→ Task inputs
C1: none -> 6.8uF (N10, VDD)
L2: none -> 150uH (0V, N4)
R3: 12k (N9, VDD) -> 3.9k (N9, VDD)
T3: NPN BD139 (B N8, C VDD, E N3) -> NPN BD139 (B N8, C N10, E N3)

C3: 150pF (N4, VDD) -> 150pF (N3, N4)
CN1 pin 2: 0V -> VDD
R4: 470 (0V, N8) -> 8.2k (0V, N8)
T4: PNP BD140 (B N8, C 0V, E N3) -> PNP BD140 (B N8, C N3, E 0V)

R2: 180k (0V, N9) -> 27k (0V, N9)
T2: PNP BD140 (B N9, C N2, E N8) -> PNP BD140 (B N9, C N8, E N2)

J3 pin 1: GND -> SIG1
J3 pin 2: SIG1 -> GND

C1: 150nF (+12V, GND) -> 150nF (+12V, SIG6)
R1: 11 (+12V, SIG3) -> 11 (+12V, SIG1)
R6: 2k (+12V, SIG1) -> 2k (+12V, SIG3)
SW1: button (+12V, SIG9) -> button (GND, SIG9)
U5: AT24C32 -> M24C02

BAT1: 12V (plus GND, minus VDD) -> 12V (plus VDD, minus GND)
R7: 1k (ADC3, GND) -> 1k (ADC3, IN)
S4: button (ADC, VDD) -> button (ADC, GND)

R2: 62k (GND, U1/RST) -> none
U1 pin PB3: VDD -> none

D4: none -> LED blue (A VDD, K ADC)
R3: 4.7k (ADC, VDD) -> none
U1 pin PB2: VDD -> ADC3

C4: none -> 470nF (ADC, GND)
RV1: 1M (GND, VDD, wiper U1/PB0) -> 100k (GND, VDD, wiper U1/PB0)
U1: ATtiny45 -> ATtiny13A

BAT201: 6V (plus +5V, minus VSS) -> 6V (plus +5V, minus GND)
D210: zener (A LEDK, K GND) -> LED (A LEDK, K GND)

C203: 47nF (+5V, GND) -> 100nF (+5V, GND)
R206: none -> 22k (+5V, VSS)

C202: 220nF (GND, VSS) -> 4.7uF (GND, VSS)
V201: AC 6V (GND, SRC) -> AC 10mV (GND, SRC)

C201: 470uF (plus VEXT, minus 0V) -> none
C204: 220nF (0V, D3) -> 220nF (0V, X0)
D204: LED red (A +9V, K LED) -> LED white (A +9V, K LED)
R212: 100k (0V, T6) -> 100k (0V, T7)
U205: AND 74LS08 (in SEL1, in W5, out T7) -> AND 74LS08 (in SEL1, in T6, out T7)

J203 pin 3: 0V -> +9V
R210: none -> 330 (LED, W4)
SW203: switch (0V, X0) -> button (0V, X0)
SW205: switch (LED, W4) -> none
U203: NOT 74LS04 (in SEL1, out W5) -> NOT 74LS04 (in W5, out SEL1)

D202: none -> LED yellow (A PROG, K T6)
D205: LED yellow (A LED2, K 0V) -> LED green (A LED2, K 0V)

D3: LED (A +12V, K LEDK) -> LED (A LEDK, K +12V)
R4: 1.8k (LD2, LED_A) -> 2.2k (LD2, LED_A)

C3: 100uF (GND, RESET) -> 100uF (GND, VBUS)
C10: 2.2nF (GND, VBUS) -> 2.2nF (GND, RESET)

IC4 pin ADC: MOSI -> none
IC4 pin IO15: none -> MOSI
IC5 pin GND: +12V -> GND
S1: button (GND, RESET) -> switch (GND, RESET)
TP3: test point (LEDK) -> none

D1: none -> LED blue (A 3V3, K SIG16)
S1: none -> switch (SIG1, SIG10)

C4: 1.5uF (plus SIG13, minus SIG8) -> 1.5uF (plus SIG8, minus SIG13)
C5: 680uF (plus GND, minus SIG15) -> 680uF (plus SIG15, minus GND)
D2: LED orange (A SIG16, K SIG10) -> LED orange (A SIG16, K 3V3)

→ Exercise brief
The line with "D202: none -> LED yellow (A PROG, K T6)" and every line after it up to the end of the entries: output those exactly, and only those.

→ Response to the task
D202: none -> LED yellow (A PROG, K T6)
D205: LED yellow (A LED2, K 0V) -> LED green (A LED2, K 0V)

D3: LED (A +12V, K LEDK) -> LED (A LEDK, K +12V)
R4: 1.8k (LD2, LED_A) -> 2.2k (LD2, LED_A)

C3: 100uF (GND, RESET) -> 100uF (GND, VBUS)
C10: 2.2nF (GND, VBUS) -> 2.2nF (GND, RESET)

IC4 pin ADC: MOSI -> none
IC4 pin IO15: none -> MOSI
IC5 pin GND: +12V -> GND
S1: button (GND, RESET) -> switch (GND, RESET)
TP3: test point (LEDK) -> none

D1: none -> LED blue (A 3V3, K SIG16)
S1: none -> switch (SIG1, SIG10)

C4: 1.5uF (plus SIG13, minus SIG8) -> 1.5uF (plus SIG8, minus SIG13)
C5: 680uF (plus GND, minus SIG15) -> 680uF (plus SIG15, minus GND)
D2: LED orange (A SIG16, K SIG10) -> LED orange (A SIG16, K 3V3)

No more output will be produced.